### ACTION ITEM
Return every entry below word for word and leave out any picture.

[Entries taken from a collection]
*-*-*

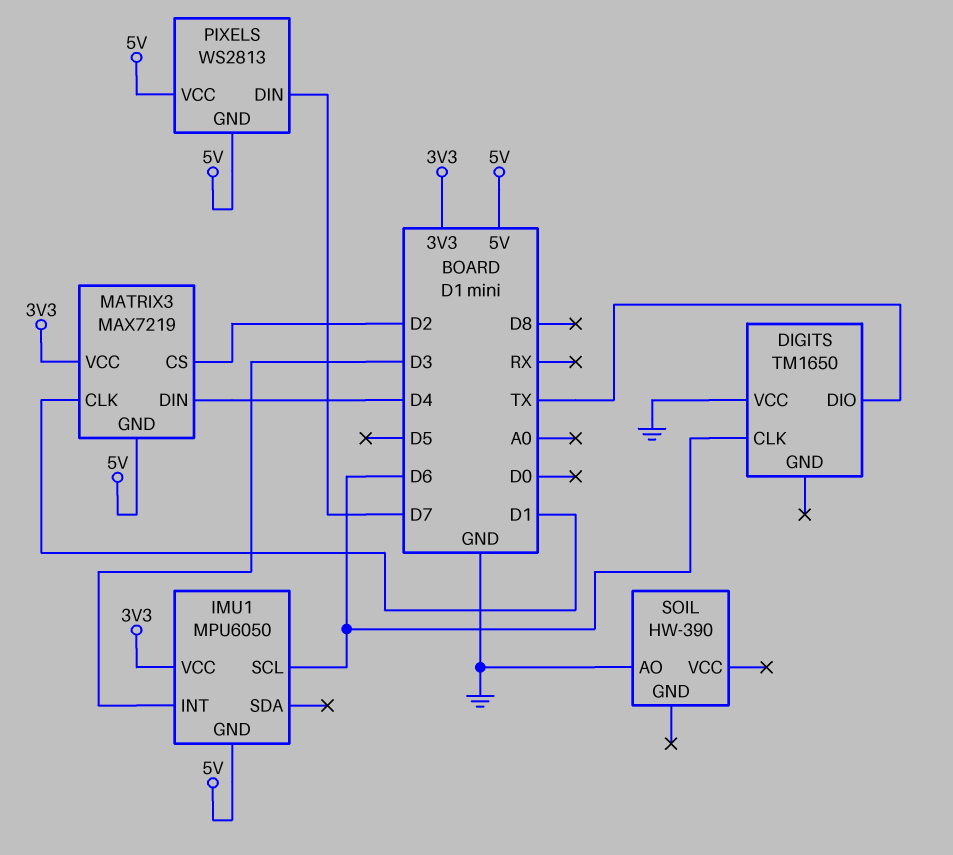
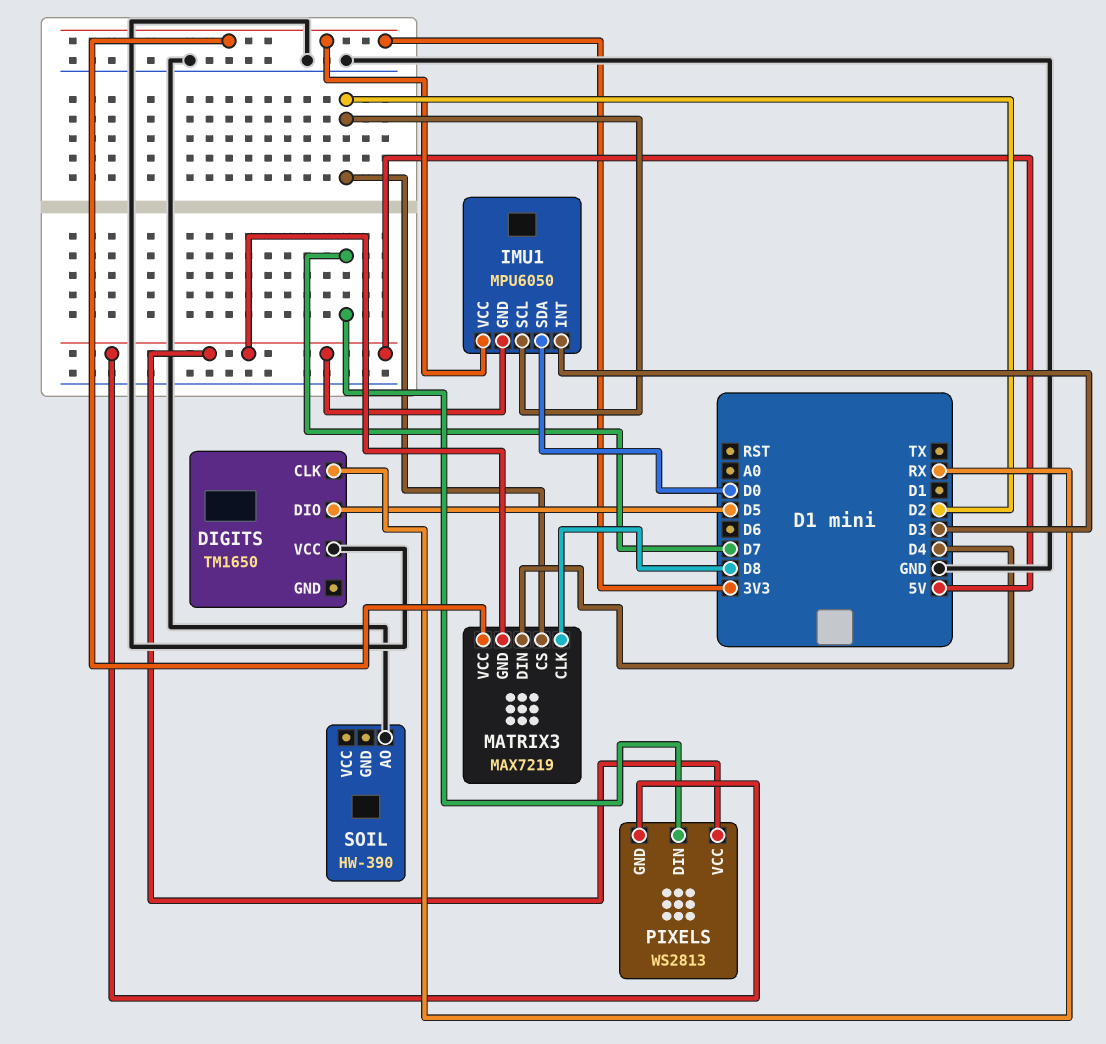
DIGITS pin CLK: D6 -> RX
DIGITS pin DIO: TX -> D5
IMU1 pin SCL: D6 -> D2
IMU1 pin SDA: none -> D0
MATRIX3 pin CLK: D1 -> D8

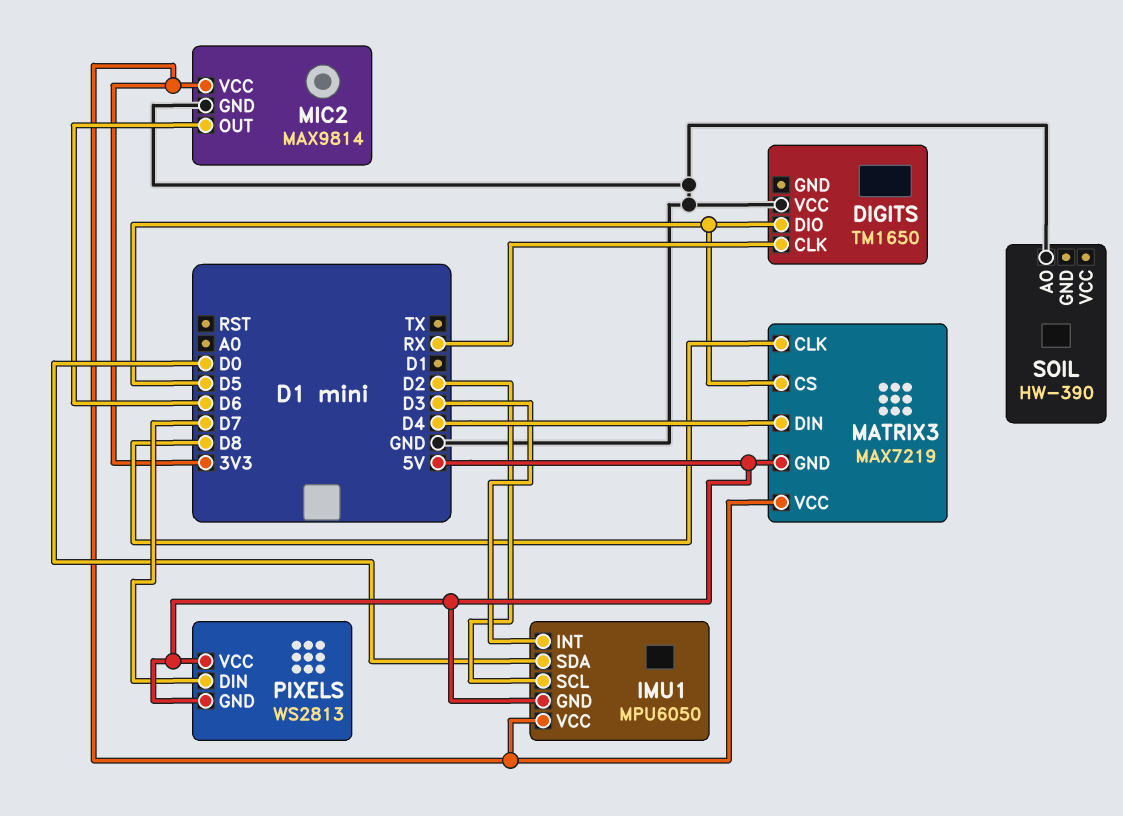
MATRIX3 pin CS: D2 -> D5
MIC2: none -> MAX9814
MIC2 pin GND: none -> GND
MIC2 pin OUT: none -> D6
MIC2 pin VCC: none -> 3V3

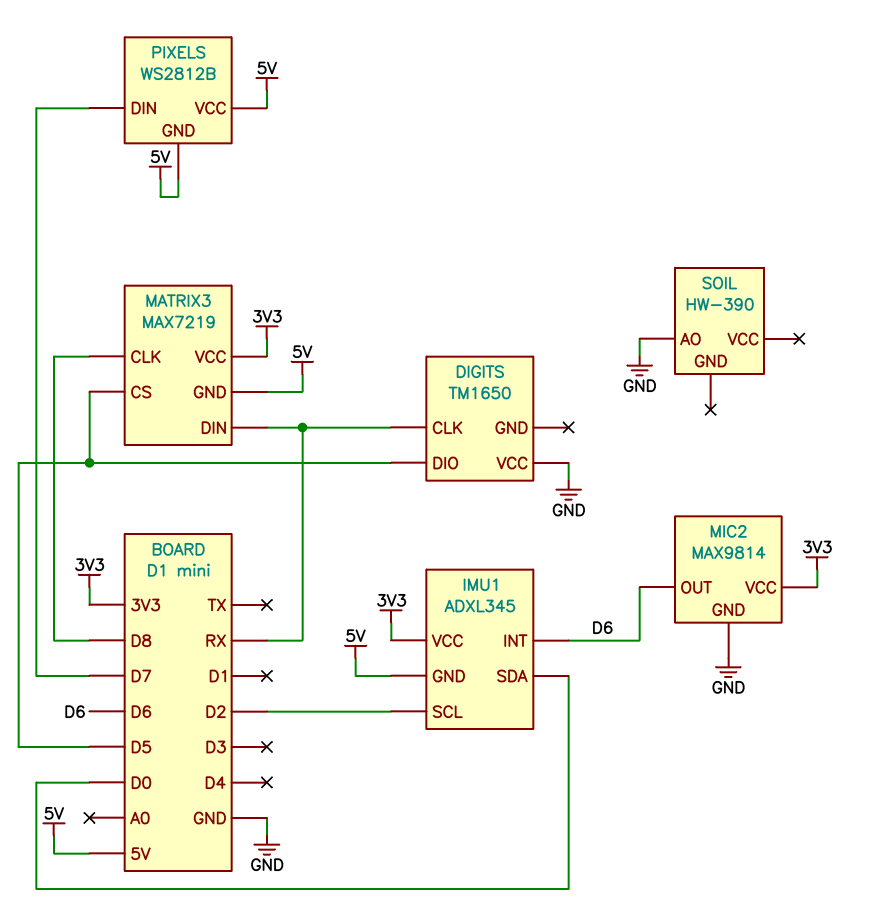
IMU1: MPU6050 -> ADXL345
IMU1 pin INT: D3 -> D6
MATRIX3 pin DIN: D4 -> RX
PIXELS: WS2813 -> WS2812B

*-*-*

### TASK SOLUTION
DIGITS pin CLK: D6 -> RX
DIGITS pin DIO: TX -> D5
IMU1 pin SCL: D6 -> D2
IMU1 pin SDA: none -> D0
MATRIX3 pin CLK: D1 -> D8

MATRIX3 pin CS: D2 -> D5
MIC2: none -> MAX9814
MIC2 pin GND: none -> GND
MIC2 pin OUT: none -> D6
MIC2 pin VCC: none -> 3V3

IMU1: MPU6050 -> ADXL345
IMU1 pin INT: D3 -> D6
MATRIX3 pin DIN: D4 -> RX
PIXELS: WS2813 -> WS2812B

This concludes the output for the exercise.